## PROVIDED MATERIAL
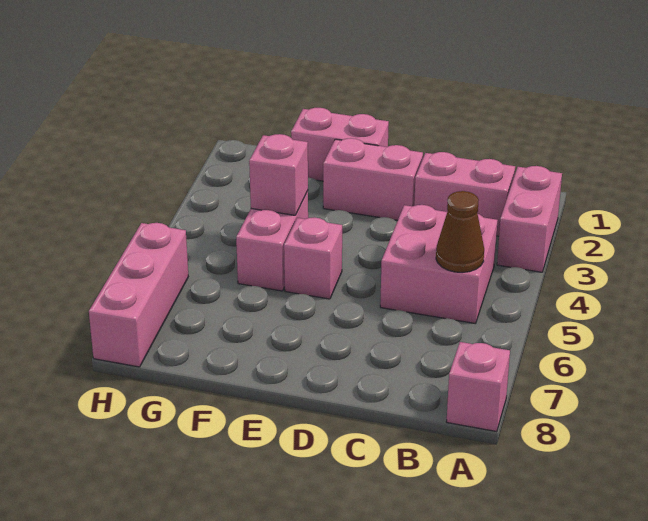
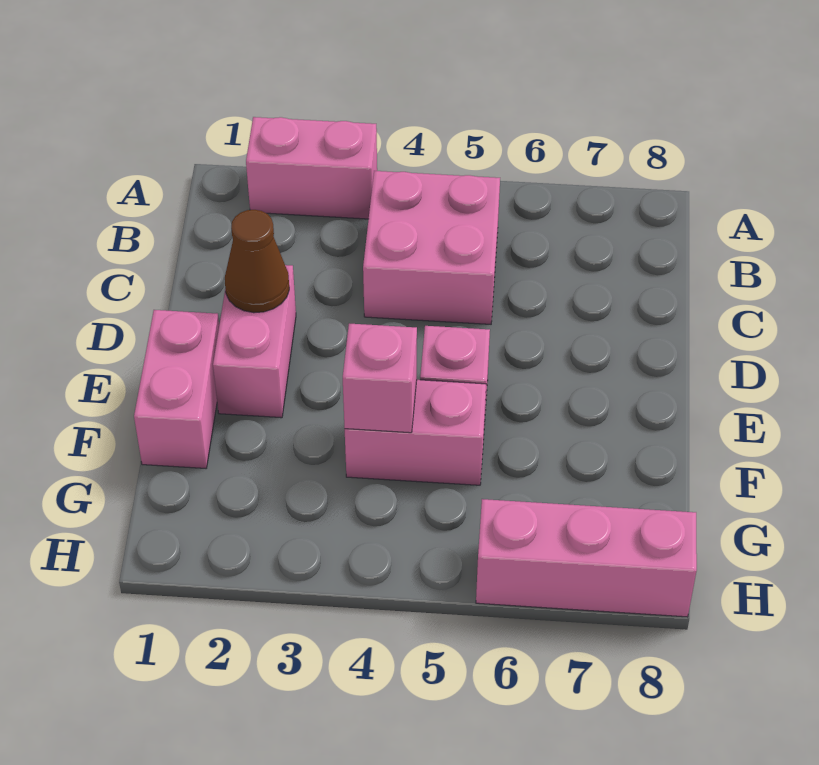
pink brick A8 level 1 -> none
pink brick B2:C2 level 1 -> none
brown cone B5 level 2 -> brown cone D2 level 2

## YOUR INSTRUCTIONS
Each line of the listing above must be given again exactly; the pictures are to be left out.

## ANSWER AREA
pink brick A8 level 1 -> none
pink brick B2:C2 level 1 -> none
brown cone B5 level 2 -> brown cone D2 level 2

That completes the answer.